**Provided data:**
=-=-=
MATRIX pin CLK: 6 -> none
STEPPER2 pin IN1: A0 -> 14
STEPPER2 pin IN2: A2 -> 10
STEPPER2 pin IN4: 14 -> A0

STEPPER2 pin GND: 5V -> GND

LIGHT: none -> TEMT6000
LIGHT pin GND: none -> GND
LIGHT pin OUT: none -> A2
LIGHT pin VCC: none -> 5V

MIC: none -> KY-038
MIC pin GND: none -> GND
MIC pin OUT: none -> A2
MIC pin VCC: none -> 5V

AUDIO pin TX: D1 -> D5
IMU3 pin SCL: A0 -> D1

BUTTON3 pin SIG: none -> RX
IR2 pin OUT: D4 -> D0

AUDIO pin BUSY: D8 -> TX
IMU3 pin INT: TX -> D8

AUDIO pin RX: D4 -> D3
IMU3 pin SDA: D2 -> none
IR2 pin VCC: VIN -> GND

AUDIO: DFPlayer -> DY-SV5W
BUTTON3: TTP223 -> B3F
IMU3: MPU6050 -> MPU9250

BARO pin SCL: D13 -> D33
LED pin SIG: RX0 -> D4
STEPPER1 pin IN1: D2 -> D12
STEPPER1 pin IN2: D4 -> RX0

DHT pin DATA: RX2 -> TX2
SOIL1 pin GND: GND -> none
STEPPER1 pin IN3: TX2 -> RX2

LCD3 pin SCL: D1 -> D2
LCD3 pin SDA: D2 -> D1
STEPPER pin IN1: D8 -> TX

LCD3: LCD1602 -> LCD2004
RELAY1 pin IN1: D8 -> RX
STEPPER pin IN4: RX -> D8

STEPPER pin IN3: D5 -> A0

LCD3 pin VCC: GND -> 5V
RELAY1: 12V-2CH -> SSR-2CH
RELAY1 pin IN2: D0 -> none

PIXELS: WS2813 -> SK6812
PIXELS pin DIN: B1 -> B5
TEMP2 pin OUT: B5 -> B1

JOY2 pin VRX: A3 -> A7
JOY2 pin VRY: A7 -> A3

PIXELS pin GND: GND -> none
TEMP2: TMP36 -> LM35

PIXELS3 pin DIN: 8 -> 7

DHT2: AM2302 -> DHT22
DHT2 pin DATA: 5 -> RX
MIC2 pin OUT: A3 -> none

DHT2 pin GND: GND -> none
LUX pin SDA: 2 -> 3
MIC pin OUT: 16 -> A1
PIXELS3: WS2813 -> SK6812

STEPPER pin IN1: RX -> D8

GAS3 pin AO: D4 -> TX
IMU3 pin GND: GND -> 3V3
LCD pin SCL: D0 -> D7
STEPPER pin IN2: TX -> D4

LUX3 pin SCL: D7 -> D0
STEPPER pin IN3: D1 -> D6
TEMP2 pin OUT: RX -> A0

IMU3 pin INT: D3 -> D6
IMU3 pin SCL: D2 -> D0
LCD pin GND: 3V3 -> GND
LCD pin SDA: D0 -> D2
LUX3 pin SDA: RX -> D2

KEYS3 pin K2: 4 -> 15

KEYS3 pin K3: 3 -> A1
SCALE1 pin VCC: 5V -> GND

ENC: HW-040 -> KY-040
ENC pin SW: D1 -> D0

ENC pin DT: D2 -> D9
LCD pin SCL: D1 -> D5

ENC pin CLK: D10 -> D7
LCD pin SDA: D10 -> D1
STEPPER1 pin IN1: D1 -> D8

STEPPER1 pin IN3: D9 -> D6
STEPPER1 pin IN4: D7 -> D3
=-=-=
**What this task involves:** Output exactly the lines of the material above from the one containing "PIXELS: WS2813 -> SK6812" up to and including the one containing "LCD pin SDA: D0 -> D2".

**Written answer:**
PIXELS: WS2813 -> SK6812
PIXELS pin DIN: B1 -> B5
TEMP2 pin OUT: B5 -> B1

JOY2 pin VRX: A3 -> A7
JOY2 pin VRY: A7 -> A3

PIXELS pin GND: GND -> none
TEMP2: TMP36 -> LM35

PIXELS3 pin DIN: 8 -> 7

DHT2: AM2302 -> DHT22
DHT2 pin DATA: 5 -> RX
MIC2 pin OUT: A3 -> none

DHT2 pin GND: GND -> none
LUX pin SDA: 2 -> 3
MIC pin OUT: 16 -> A1
PIXELS3: WS2813 -> SK6812

STEPPER pin IN1: RX -> D8

GAS3 pin AO: D4 -> TX
IMU3 pin GND: GND -> 3V3
LCD pin SCL: D0 -> D7
STEPPER pin IN2: TX -> D4

LUX3 pin SCL: D7 -> D0
STEPPER pin IN3: D1 -> D6
TEMP2 pin OUT: RX -> A0

IMU3 pin INT: D3 -> D6
IMU3 pin SCL: D2 -> D0
LCD pin GND: 3V3 -> GND
LCD pin SDA: D0 -> D2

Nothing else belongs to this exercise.